Problem requirements
Look through the data below for the line with "none -> green brush [506,204,604,250]" and the line with "blue glue stick [440,149,510,179] -> none", then output those two and all lines in between, exactly as written.

=== Begin Enclosure ===

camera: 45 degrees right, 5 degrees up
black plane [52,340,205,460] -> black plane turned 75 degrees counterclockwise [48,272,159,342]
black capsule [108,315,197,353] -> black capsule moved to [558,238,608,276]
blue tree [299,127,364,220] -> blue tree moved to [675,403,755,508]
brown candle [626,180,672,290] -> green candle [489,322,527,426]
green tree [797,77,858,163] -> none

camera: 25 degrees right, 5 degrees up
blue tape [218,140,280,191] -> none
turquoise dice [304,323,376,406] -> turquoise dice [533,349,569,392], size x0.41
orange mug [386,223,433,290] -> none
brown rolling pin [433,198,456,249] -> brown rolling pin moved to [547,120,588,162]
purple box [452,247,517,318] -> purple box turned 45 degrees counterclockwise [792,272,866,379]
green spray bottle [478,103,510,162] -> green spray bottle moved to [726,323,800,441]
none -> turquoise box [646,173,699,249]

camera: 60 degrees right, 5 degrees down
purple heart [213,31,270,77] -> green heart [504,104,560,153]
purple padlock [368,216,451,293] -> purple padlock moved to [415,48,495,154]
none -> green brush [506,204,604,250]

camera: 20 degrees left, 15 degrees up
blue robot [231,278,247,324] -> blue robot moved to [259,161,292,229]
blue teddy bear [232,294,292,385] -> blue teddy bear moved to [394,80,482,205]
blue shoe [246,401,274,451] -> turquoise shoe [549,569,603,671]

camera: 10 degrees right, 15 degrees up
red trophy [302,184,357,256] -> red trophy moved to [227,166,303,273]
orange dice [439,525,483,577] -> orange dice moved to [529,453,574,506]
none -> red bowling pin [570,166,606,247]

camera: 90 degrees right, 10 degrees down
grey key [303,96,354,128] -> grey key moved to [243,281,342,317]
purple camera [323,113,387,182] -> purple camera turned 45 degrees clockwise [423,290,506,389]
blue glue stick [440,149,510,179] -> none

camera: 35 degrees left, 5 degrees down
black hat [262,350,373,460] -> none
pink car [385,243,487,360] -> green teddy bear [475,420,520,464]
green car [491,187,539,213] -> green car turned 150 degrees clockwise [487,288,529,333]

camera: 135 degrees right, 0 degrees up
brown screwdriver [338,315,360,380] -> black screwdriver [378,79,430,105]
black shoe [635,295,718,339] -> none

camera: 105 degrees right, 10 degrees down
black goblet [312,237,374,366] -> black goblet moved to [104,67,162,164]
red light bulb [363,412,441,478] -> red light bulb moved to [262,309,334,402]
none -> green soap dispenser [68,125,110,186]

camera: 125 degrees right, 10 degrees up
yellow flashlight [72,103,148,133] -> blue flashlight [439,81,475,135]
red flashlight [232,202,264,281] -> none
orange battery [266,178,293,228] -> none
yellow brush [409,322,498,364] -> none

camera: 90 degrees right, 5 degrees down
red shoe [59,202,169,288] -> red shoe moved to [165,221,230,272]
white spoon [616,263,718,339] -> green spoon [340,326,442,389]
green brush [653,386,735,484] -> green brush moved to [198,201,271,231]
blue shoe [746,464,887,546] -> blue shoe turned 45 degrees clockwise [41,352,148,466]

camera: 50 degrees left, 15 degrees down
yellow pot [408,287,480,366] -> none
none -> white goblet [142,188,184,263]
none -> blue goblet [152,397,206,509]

=== End Enclosure ===

Answer to this exercise
none -> green brush [506,204,604,250]

camera: 20 degrees left, 15 degrees up
blue robot [231,278,247,324] -> blue robot moved to [259,161,292,229]
blue teddy bear [232,294,292,385] -> blue teddy bear moved to [394,80,482,205]
blue shoe [246,401,274,451] -> turquoise shoe [549,569,603,671]

camera: 10 degrees right, 15 degrees up
red trophy [302,184,357,256] -> red trophy moved to [227,166,303,273]
orange dice [439,525,483,577] -> orange dice moved to [529,453,574,506]
none -> red bowling pin [570,166,606,247]

camera: 90 degrees right, 10 degrees down
grey key [303,96,354,128] -> grey key moved to [243,281,342,317]
purple camera [323,113,387,182] -> purple camera turned 45 degrees clockwise [423,290,506,389]
blue glue stick [440,149,510,179] -> none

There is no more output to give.